**Your objective:** Copy out each line of the data that includes the string "size".

──────── The data ────────

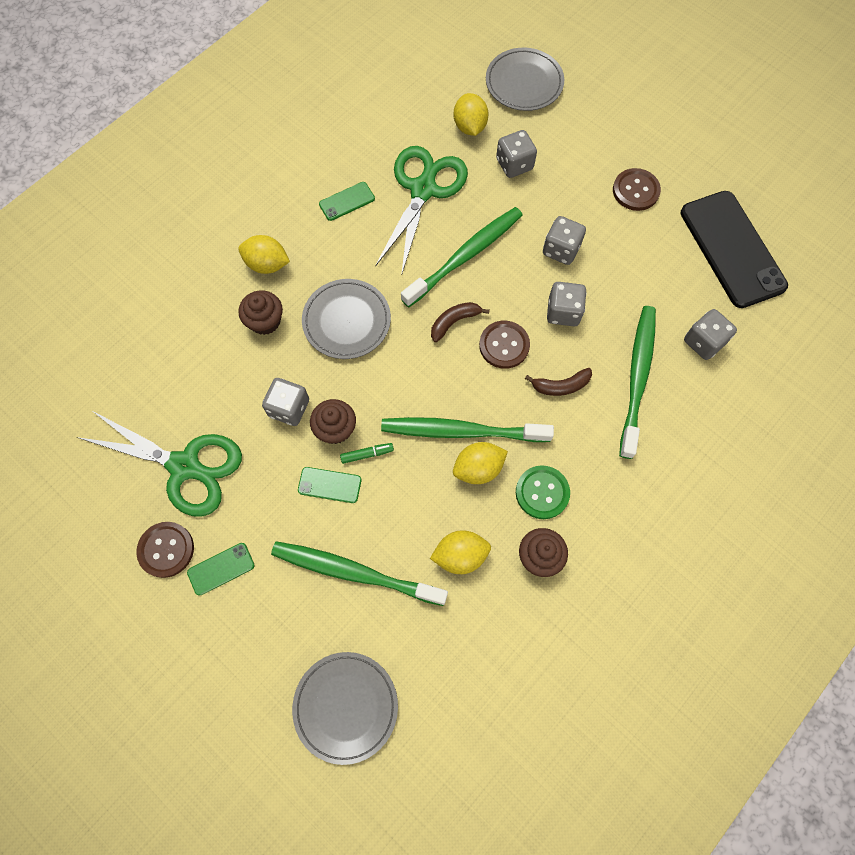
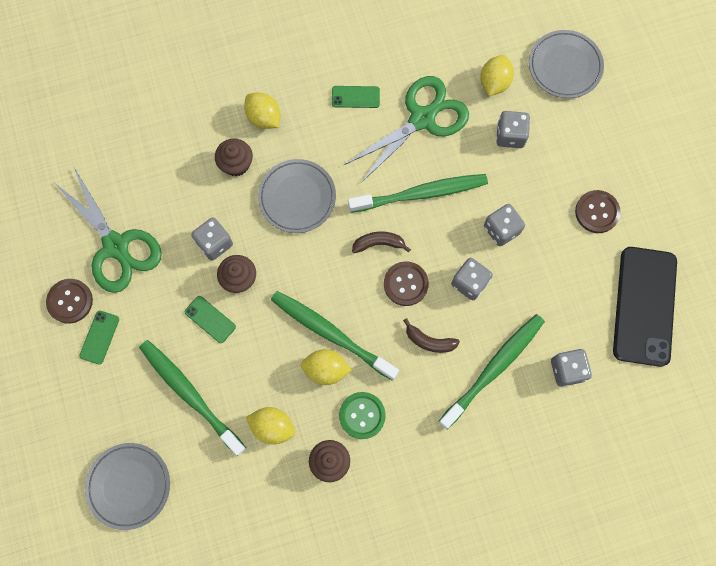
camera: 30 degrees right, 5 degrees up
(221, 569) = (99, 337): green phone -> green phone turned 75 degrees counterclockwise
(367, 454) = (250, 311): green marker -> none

────────
──────── The data ────────

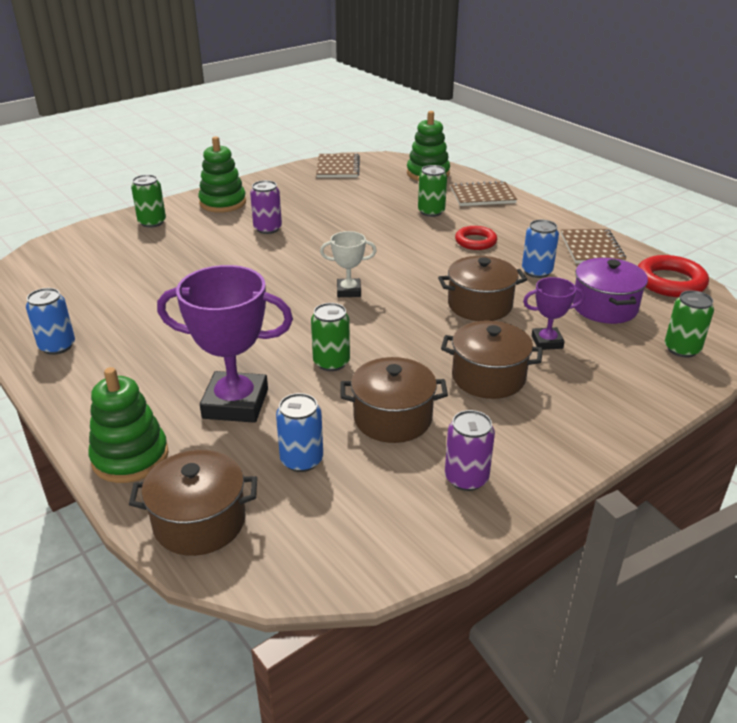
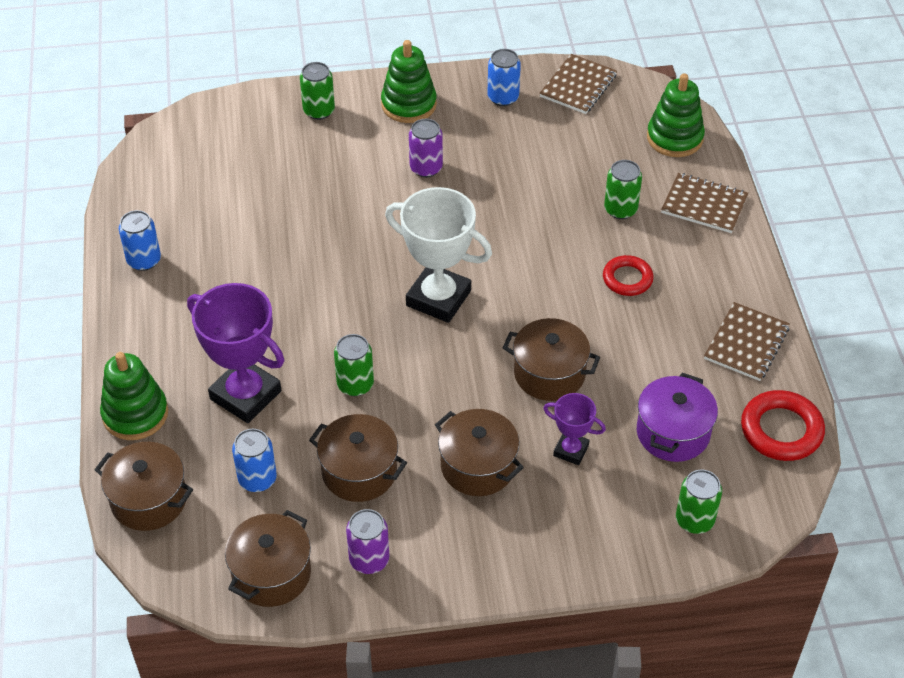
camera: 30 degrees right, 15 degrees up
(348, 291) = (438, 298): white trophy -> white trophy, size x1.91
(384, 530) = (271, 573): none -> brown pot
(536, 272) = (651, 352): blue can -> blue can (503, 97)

────────
──────── The data ────────

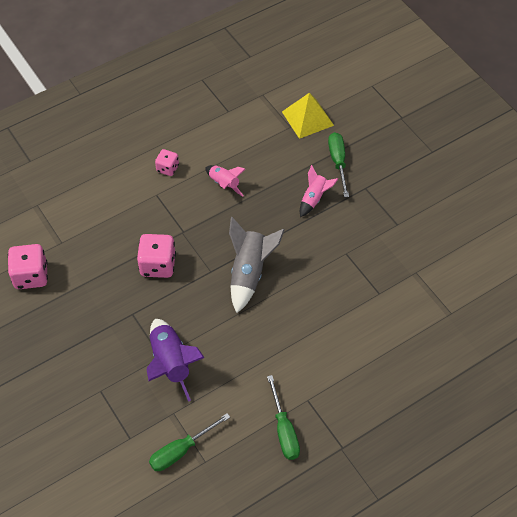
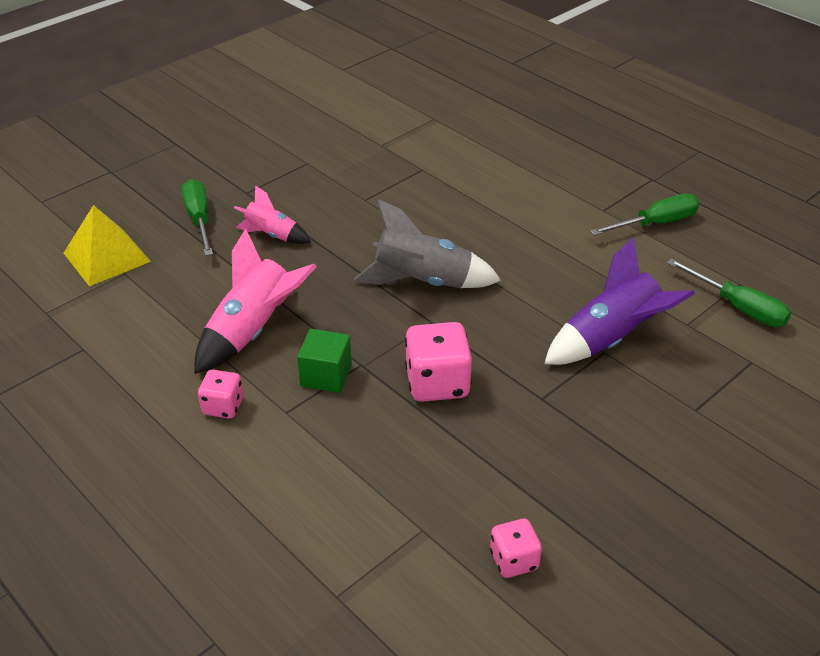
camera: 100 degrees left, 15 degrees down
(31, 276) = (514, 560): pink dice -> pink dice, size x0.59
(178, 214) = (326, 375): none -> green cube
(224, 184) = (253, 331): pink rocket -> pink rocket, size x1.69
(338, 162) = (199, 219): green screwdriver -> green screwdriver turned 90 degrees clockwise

────────

**Task solution:**
(348, 291) = (438, 298): white trophy -> white trophy, size x1.91
(31, 276) = (514, 560): pink dice -> pink dice, size x0.59
(224, 184) = (253, 331): pink rocket -> pink rocket, size x1.69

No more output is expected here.